Data for this task:

'''

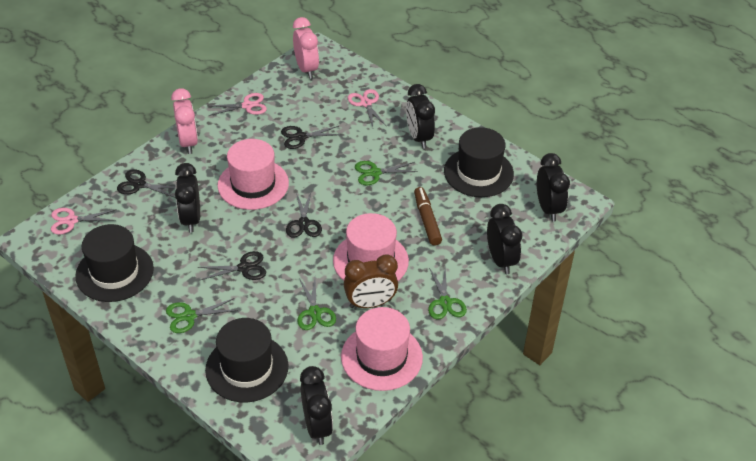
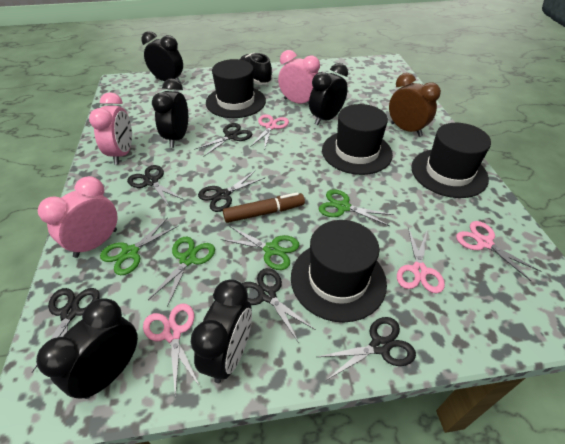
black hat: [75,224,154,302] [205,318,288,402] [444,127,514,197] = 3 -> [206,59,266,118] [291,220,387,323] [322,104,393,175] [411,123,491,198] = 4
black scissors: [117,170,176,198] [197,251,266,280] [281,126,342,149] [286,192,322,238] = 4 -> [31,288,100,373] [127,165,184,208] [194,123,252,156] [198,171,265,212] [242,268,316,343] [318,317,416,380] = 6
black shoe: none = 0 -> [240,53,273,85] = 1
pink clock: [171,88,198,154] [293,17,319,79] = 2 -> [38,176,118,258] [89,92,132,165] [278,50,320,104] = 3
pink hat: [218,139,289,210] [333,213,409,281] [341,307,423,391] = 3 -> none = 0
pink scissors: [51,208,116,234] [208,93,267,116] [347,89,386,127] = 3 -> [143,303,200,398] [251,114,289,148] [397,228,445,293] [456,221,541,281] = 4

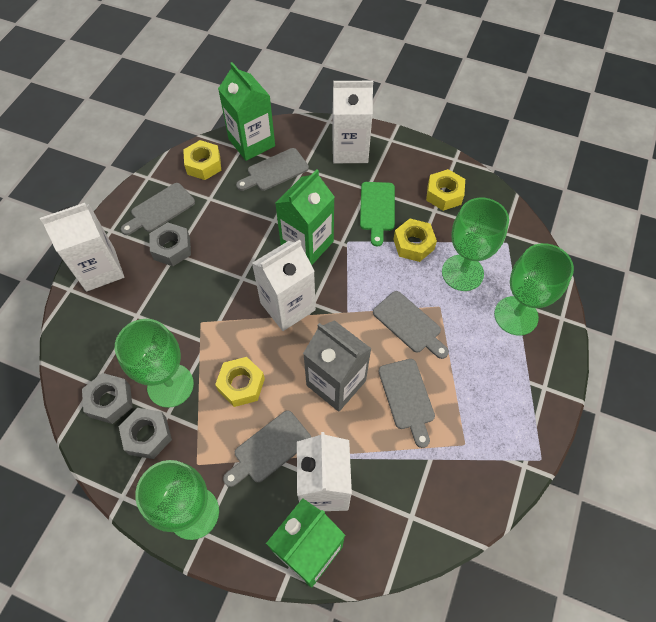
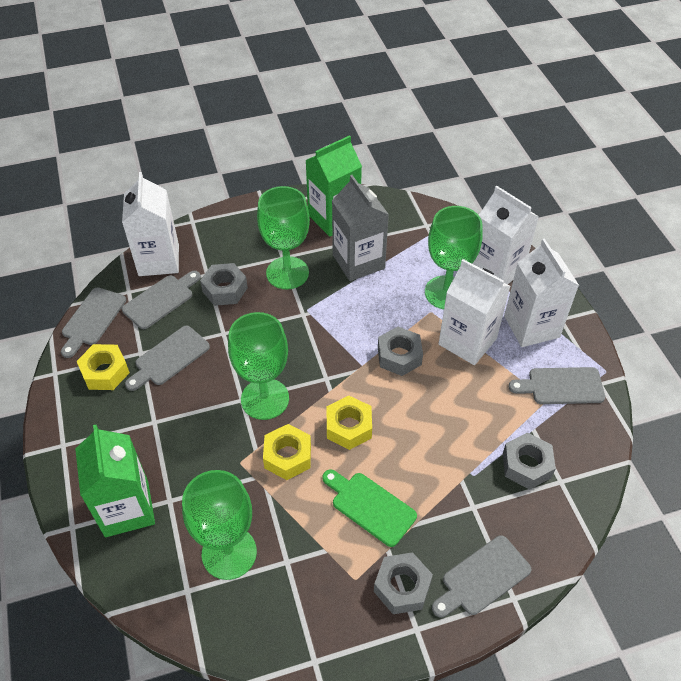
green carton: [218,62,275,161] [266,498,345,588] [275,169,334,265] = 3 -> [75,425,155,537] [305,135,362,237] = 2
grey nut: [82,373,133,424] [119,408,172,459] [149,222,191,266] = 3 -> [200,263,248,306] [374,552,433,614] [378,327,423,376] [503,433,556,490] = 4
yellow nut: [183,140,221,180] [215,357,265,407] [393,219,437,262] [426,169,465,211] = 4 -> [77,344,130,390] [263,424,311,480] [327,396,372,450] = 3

'''

Work order:
Pick every line containing the word "none" out of the material, and copy those lines.

Solution:
black shoe: none = 0 -> [240,53,273,85] = 1
pink hat: [218,139,289,210] [333,213,409,281] [341,307,423,391] = 3 -> none = 0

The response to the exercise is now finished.